======== RECORDS FOR THIS TASK ========

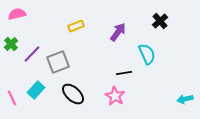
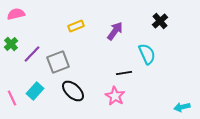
pink semicircle: moved 1 px left
purple arrow: moved 3 px left, 1 px up
cyan rectangle: moved 1 px left, 1 px down
black ellipse: moved 3 px up
cyan arrow: moved 3 px left, 8 px down
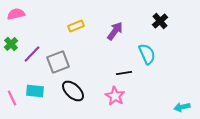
cyan rectangle: rotated 54 degrees clockwise
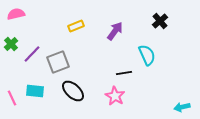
cyan semicircle: moved 1 px down
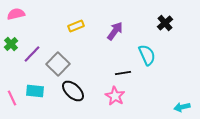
black cross: moved 5 px right, 2 px down
gray square: moved 2 px down; rotated 25 degrees counterclockwise
black line: moved 1 px left
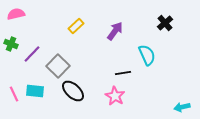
yellow rectangle: rotated 21 degrees counterclockwise
green cross: rotated 24 degrees counterclockwise
gray square: moved 2 px down
pink line: moved 2 px right, 4 px up
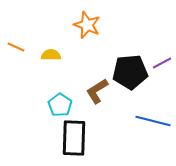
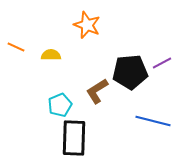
cyan pentagon: rotated 15 degrees clockwise
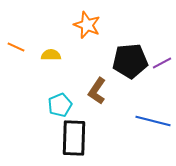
black pentagon: moved 11 px up
brown L-shape: rotated 24 degrees counterclockwise
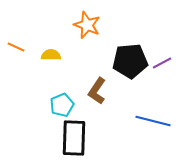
cyan pentagon: moved 2 px right
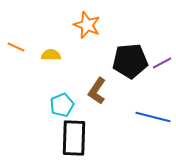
blue line: moved 4 px up
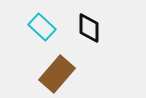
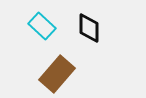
cyan rectangle: moved 1 px up
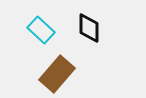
cyan rectangle: moved 1 px left, 4 px down
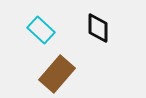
black diamond: moved 9 px right
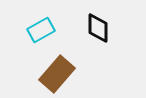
cyan rectangle: rotated 72 degrees counterclockwise
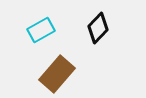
black diamond: rotated 44 degrees clockwise
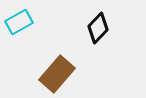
cyan rectangle: moved 22 px left, 8 px up
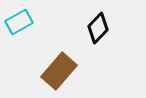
brown rectangle: moved 2 px right, 3 px up
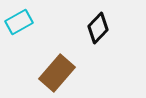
brown rectangle: moved 2 px left, 2 px down
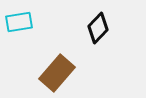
cyan rectangle: rotated 20 degrees clockwise
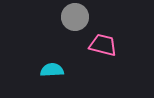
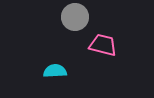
cyan semicircle: moved 3 px right, 1 px down
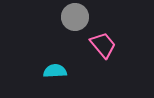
pink trapezoid: rotated 36 degrees clockwise
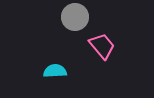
pink trapezoid: moved 1 px left, 1 px down
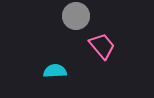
gray circle: moved 1 px right, 1 px up
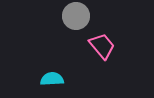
cyan semicircle: moved 3 px left, 8 px down
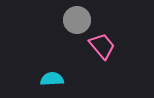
gray circle: moved 1 px right, 4 px down
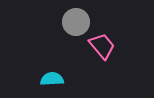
gray circle: moved 1 px left, 2 px down
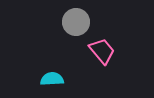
pink trapezoid: moved 5 px down
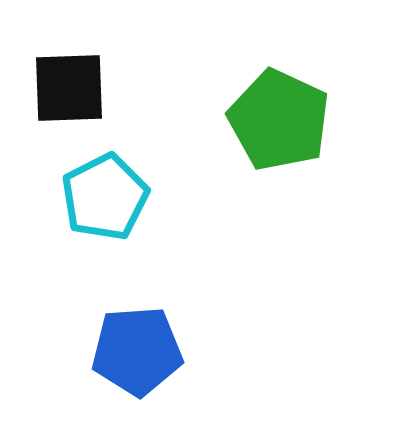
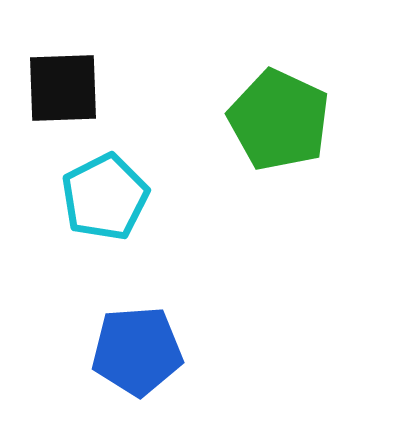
black square: moved 6 px left
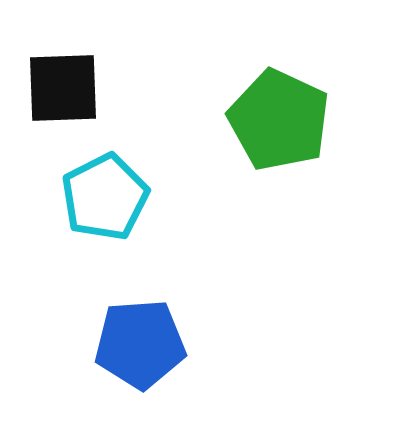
blue pentagon: moved 3 px right, 7 px up
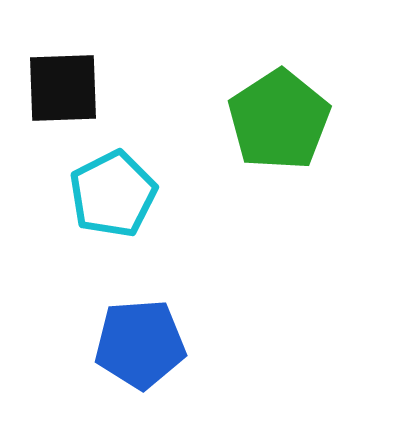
green pentagon: rotated 14 degrees clockwise
cyan pentagon: moved 8 px right, 3 px up
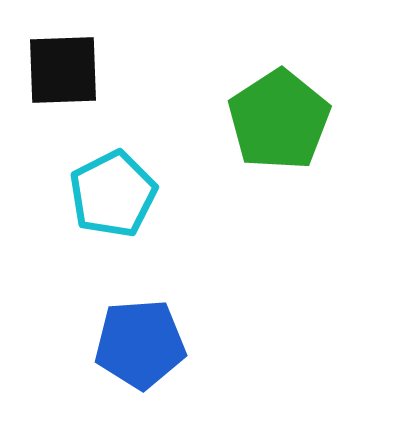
black square: moved 18 px up
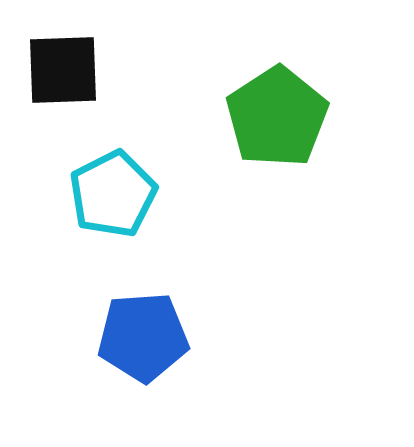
green pentagon: moved 2 px left, 3 px up
blue pentagon: moved 3 px right, 7 px up
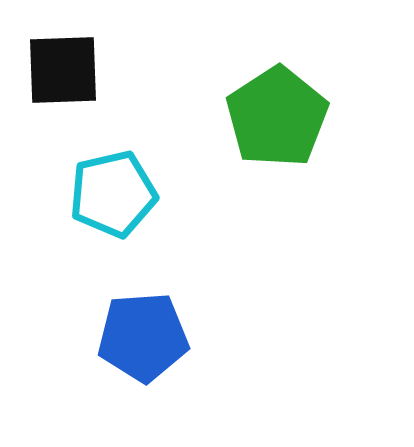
cyan pentagon: rotated 14 degrees clockwise
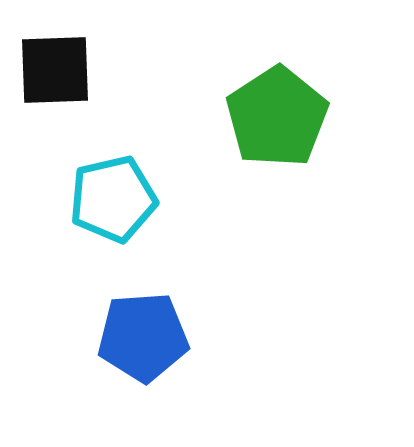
black square: moved 8 px left
cyan pentagon: moved 5 px down
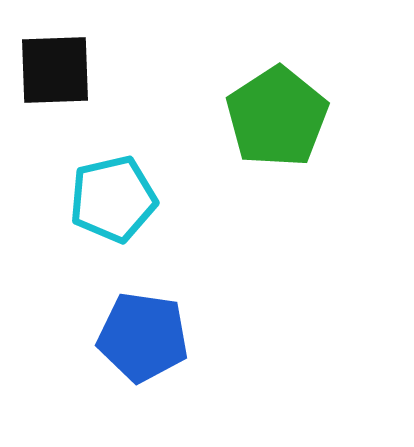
blue pentagon: rotated 12 degrees clockwise
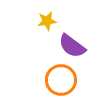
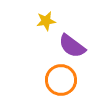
yellow star: moved 1 px left
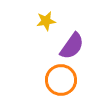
purple semicircle: rotated 92 degrees counterclockwise
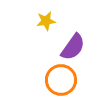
purple semicircle: moved 1 px right, 1 px down
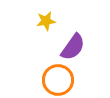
orange circle: moved 3 px left
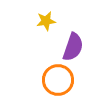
purple semicircle: rotated 16 degrees counterclockwise
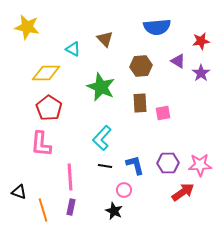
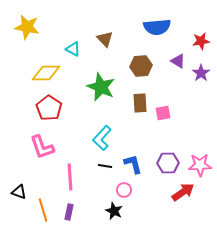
pink L-shape: moved 1 px right, 3 px down; rotated 24 degrees counterclockwise
blue L-shape: moved 2 px left, 1 px up
purple rectangle: moved 2 px left, 5 px down
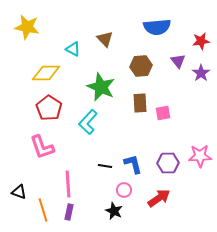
purple triangle: rotated 21 degrees clockwise
cyan L-shape: moved 14 px left, 16 px up
pink star: moved 9 px up
pink line: moved 2 px left, 7 px down
red arrow: moved 24 px left, 6 px down
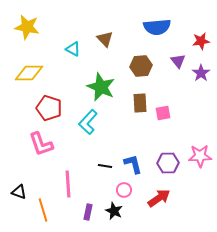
yellow diamond: moved 17 px left
red pentagon: rotated 15 degrees counterclockwise
pink L-shape: moved 1 px left, 3 px up
purple rectangle: moved 19 px right
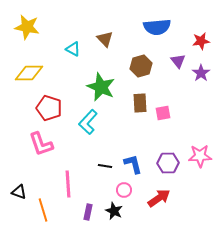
brown hexagon: rotated 10 degrees counterclockwise
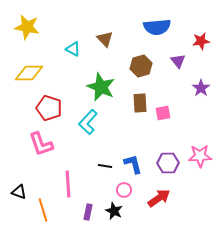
purple star: moved 15 px down
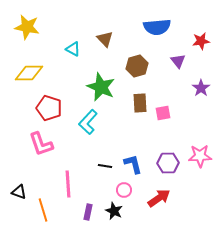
brown hexagon: moved 4 px left
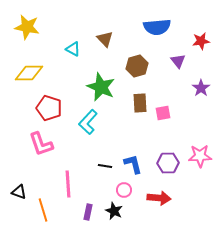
red arrow: rotated 40 degrees clockwise
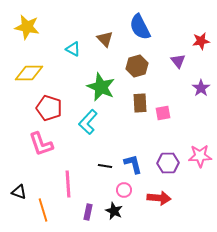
blue semicircle: moved 17 px left; rotated 68 degrees clockwise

========

• _WHAT YOU ARE ASKED TO DO_:
Can you retype every line of the data above word for word, leaving out the pictures?

• _OUTPUT FOR THIS TASK_:
pink semicircle: moved 1 px left
purple arrow: moved 3 px left, 1 px up
cyan rectangle: moved 1 px left, 1 px down
black ellipse: moved 3 px up
cyan arrow: moved 3 px left, 8 px down
cyan rectangle: rotated 54 degrees clockwise
cyan semicircle: moved 1 px down
black cross: moved 5 px right, 2 px down
gray square: moved 2 px down; rotated 25 degrees counterclockwise
black line: moved 1 px left
yellow rectangle: rotated 21 degrees counterclockwise
green cross: rotated 24 degrees counterclockwise
gray square: moved 2 px down
pink line: moved 2 px right, 4 px up
cyan pentagon: rotated 15 degrees clockwise
black pentagon: moved 11 px up
brown L-shape: rotated 24 degrees counterclockwise
cyan pentagon: moved 2 px right
blue line: moved 4 px up
cyan rectangle: moved 1 px up
cyan rectangle: moved 1 px left, 4 px down
black diamond: moved 9 px right
cyan rectangle: rotated 72 degrees counterclockwise
black diamond: rotated 44 degrees clockwise
cyan rectangle: moved 22 px left, 8 px up
brown rectangle: moved 2 px right, 3 px up
brown rectangle: moved 2 px left, 2 px down
cyan rectangle: rotated 20 degrees clockwise
cyan semicircle: moved 3 px right, 1 px down
pink trapezoid: rotated 36 degrees clockwise
pink trapezoid: moved 1 px left, 1 px down
gray circle: moved 1 px right, 1 px up
cyan semicircle: moved 3 px left, 8 px down
gray circle: moved 1 px right, 4 px down
gray circle: moved 1 px left, 2 px down
pink trapezoid: moved 5 px down
black square: moved 6 px left
blue pentagon: moved 3 px right, 7 px up
green pentagon: rotated 14 degrees clockwise
cyan pentagon: moved 8 px right, 3 px up
black square: moved 18 px up
green pentagon: moved 2 px left, 3 px up
blue pentagon: moved 3 px right, 7 px up
cyan pentagon: rotated 14 degrees clockwise
black square: moved 8 px left
cyan pentagon: moved 5 px down
blue pentagon: rotated 12 degrees clockwise
yellow star: moved 1 px left
purple semicircle: rotated 92 degrees counterclockwise
purple semicircle: moved 1 px right, 1 px down
orange circle: moved 3 px left
purple semicircle: rotated 16 degrees counterclockwise
pink L-shape: moved 1 px right, 3 px down; rotated 24 degrees counterclockwise
blue L-shape: moved 2 px left, 1 px up
purple rectangle: moved 2 px left, 5 px down
purple triangle: rotated 21 degrees clockwise
cyan L-shape: moved 14 px left, 16 px up
pink star: moved 9 px up
pink line: moved 2 px left, 7 px down
red arrow: moved 24 px left, 6 px down
yellow diamond: moved 17 px left
red pentagon: rotated 15 degrees counterclockwise
pink L-shape: moved 1 px left, 3 px up
purple rectangle: moved 19 px right
brown hexagon: rotated 10 degrees counterclockwise
purple star: moved 15 px down
brown hexagon: moved 4 px left
red arrow: rotated 40 degrees clockwise
blue semicircle: moved 17 px left; rotated 68 degrees clockwise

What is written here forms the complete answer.